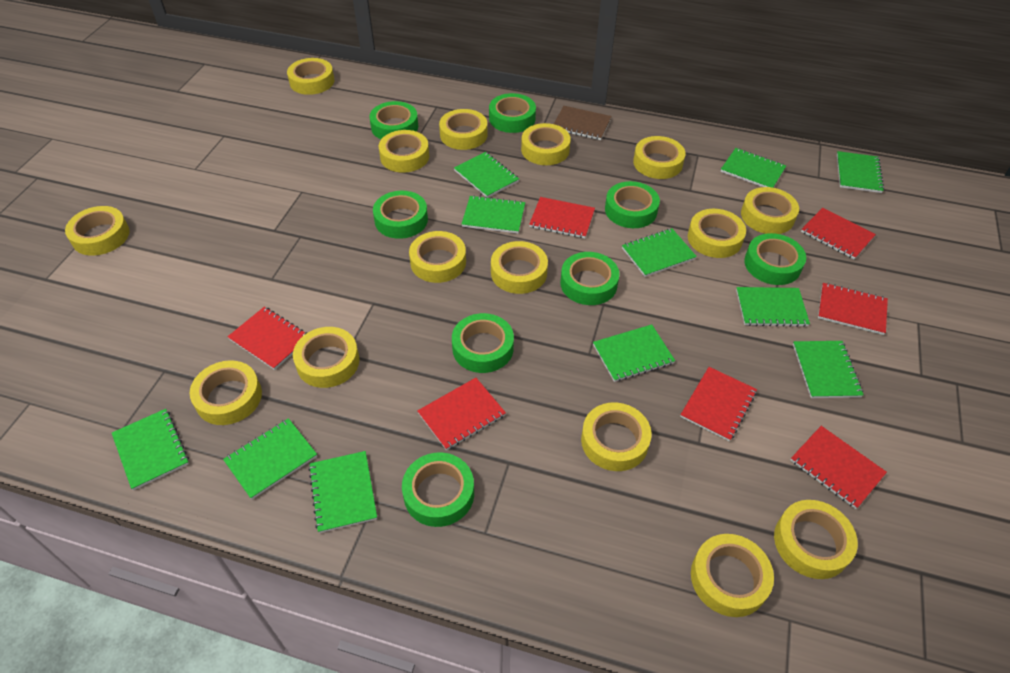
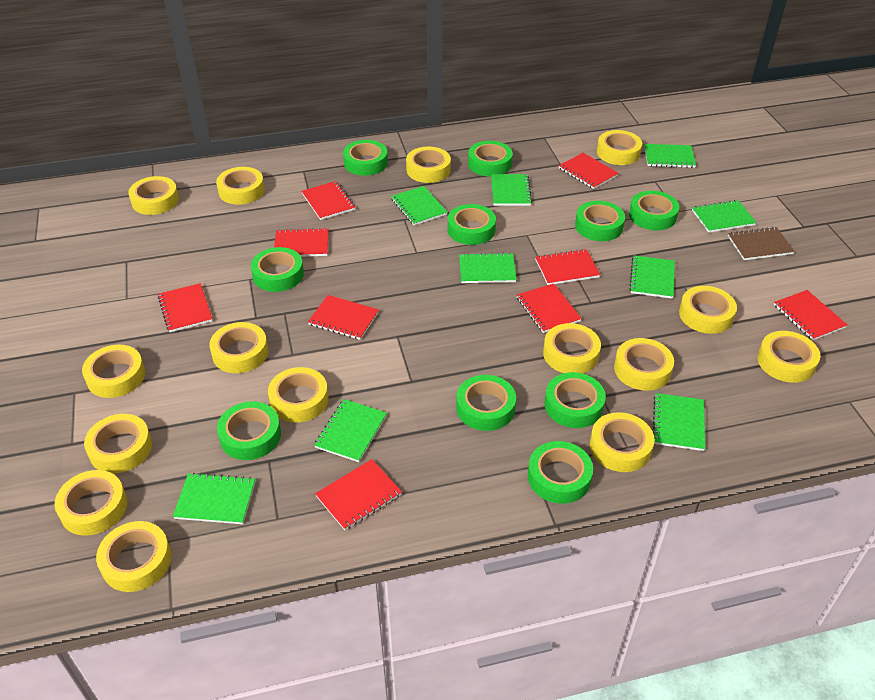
green notebook: 11 -> 9
green tape: 8 -> 10
red notebook: 7 -> 9

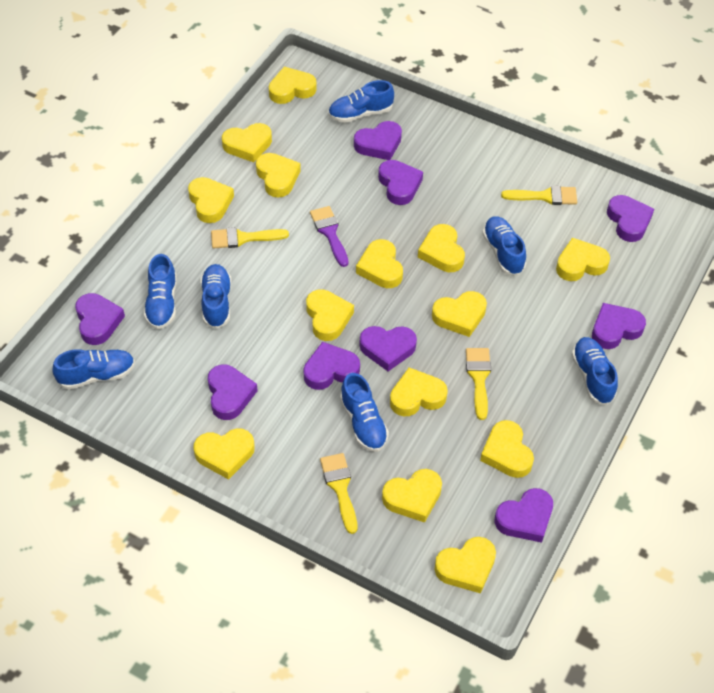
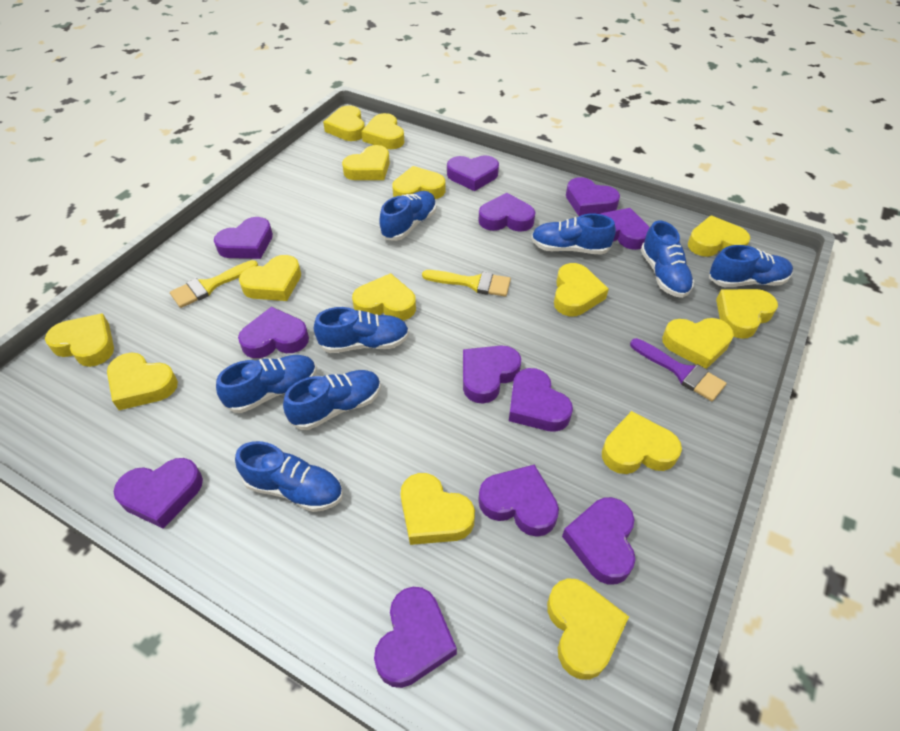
blue shoe: 7 -> 8
purple heart: 9 -> 12
yellow brush: 4 -> 2
yellow heart: 14 -> 15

ACTIVITY: None of the pictures should be kept; reproduce all the remaining material exactly.

TASK OUTPUT:
green notebook: 11 -> 9
green tape: 8 -> 10
red notebook: 7 -> 9

blue shoe: 7 -> 8
purple heart: 9 -> 12
yellow brush: 4 -> 2
yellow heart: 14 -> 15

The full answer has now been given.